#### Exercise
This exercise calls for the records to be repeated in full, exactly as written.

#### Records drawn from a dataset

----------

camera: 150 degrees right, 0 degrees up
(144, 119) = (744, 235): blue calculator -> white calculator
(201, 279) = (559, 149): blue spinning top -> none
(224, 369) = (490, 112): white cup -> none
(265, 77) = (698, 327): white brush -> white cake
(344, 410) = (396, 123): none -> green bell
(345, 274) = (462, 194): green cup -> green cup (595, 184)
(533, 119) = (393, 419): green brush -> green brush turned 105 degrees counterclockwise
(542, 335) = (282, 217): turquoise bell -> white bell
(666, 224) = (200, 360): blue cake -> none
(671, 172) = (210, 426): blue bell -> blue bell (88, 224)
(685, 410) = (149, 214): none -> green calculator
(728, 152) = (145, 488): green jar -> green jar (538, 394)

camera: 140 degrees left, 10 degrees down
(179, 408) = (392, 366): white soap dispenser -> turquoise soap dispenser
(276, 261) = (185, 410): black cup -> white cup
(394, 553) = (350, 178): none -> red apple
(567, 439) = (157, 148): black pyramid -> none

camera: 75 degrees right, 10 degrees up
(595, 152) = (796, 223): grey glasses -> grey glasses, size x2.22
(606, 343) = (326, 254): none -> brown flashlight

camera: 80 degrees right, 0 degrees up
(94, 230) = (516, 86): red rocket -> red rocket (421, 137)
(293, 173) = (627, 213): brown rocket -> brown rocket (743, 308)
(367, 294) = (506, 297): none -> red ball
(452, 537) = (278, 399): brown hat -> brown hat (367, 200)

----------

#### Exercise answer
camera: 150 degrees right, 0 degrees up
(144, 119) = (744, 235): blue calculator -> white calculator
(201, 279) = (559, 149): blue spinning top -> none
(224, 369) = (490, 112): white cup -> none
(265, 77) = (698, 327): white brush -> white cake
(344, 410) = (396, 123): none -> green bell
(345, 274) = (462, 194): green cup -> green cup (595, 184)
(533, 119) = (393, 419): green brush -> green brush turned 105 degrees counterclockwise
(542, 335) = (282, 217): turquoise bell -> white bell
(666, 224) = (200, 360): blue cake -> none
(671, 172) = (210, 426): blue bell -> blue bell (88, 224)
(685, 410) = (149, 214): none -> green calculator
(728, 152) = (145, 488): green jar -> green jar (538, 394)

camera: 140 degrees left, 10 degrees down
(179, 408) = (392, 366): white soap dispenser -> turquoise soap dispenser
(276, 261) = (185, 410): black cup -> white cup
(394, 553) = (350, 178): none -> red apple
(567, 439) = (157, 148): black pyramid -> none

camera: 75 degrees right, 10 degrees up
(595, 152) = (796, 223): grey glasses -> grey glasses, size x2.22
(606, 343) = (326, 254): none -> brown flashlight

camera: 80 degrees right, 0 degrees up
(94, 230) = (516, 86): red rocket -> red rocket (421, 137)
(293, 173) = (627, 213): brown rocket -> brown rocket (743, 308)
(367, 294) = (506, 297): none -> red ball
(452, 537) = (278, 399): brown hat -> brown hat (367, 200)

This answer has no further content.